_What needs to be done_
In the lines below, find the one that contains "camera: 115 degrees left, 25 degrees up" and write it out exactly, along with every line that follows it.

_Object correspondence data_
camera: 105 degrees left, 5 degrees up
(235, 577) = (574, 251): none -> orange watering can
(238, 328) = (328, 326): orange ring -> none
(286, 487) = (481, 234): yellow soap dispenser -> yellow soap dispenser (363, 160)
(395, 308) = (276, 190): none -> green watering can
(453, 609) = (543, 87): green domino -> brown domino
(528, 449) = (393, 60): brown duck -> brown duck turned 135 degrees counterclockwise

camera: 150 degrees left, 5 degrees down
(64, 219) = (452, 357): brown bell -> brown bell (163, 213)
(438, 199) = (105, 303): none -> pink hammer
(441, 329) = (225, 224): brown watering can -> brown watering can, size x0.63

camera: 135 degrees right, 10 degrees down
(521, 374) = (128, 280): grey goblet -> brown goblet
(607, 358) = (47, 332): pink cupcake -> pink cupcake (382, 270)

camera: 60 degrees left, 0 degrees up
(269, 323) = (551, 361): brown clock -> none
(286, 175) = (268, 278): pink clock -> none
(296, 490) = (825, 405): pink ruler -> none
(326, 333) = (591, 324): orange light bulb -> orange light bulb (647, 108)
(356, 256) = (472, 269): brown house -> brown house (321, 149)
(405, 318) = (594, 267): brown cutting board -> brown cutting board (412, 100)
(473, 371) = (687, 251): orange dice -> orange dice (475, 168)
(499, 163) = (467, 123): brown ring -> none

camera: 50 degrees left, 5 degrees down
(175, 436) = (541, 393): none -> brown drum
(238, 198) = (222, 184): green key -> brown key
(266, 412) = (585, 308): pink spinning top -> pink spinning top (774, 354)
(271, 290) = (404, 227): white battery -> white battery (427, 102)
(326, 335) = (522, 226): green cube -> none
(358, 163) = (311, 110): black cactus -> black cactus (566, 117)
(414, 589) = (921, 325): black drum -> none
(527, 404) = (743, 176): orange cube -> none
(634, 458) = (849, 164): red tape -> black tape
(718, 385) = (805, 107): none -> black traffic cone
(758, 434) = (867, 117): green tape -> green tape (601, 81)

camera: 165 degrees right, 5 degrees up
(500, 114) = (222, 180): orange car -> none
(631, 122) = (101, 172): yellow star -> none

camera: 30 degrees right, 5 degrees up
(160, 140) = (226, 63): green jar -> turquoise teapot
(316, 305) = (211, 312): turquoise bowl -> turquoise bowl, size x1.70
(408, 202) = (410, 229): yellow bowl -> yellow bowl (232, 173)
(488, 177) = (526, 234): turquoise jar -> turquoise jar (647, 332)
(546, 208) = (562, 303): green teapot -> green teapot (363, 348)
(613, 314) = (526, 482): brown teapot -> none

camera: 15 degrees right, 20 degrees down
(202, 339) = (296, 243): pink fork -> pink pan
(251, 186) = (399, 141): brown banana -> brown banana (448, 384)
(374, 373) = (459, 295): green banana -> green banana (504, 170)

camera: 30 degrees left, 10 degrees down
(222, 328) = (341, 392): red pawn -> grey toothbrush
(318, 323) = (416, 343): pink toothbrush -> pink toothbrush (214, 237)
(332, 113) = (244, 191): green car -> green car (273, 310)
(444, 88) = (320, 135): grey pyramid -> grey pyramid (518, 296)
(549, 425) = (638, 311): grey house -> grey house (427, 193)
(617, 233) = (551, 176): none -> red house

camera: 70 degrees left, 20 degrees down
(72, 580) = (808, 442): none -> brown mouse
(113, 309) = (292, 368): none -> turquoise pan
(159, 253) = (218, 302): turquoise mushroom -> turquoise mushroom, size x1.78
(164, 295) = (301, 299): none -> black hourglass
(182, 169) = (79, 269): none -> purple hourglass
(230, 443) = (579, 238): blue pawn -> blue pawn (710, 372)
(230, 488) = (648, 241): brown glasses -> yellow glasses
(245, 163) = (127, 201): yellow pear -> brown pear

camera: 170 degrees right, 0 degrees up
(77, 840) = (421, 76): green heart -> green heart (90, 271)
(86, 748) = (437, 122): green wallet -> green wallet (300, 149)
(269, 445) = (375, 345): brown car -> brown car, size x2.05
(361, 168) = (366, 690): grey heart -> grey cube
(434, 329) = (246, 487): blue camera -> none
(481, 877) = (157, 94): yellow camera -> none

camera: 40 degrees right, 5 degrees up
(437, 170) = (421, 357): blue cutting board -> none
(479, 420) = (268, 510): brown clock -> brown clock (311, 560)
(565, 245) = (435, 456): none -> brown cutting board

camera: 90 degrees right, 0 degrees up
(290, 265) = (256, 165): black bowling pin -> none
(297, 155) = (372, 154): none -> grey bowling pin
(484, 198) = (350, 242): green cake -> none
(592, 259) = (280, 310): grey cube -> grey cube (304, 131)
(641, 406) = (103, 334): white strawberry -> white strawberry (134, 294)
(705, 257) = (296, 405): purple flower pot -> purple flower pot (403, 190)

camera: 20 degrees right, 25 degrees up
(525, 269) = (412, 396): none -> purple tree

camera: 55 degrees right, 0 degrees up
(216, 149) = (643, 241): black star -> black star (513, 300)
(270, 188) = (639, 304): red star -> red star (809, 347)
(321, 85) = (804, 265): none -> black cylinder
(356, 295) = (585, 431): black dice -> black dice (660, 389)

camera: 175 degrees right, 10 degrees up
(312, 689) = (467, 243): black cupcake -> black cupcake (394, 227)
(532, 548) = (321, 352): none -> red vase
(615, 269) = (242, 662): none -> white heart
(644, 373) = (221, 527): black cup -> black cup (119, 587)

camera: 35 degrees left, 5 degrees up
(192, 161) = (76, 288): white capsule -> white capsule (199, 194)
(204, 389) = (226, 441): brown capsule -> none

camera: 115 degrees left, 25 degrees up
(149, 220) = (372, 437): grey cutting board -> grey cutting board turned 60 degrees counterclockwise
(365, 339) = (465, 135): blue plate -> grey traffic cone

_Written answer_
camera: 115 degrees left, 25 degrees up
(149, 220) = (372, 437): grey cutting board -> grey cutting board turned 60 degrees counterclockwise
(365, 339) = (465, 135): blue plate -> grey traffic cone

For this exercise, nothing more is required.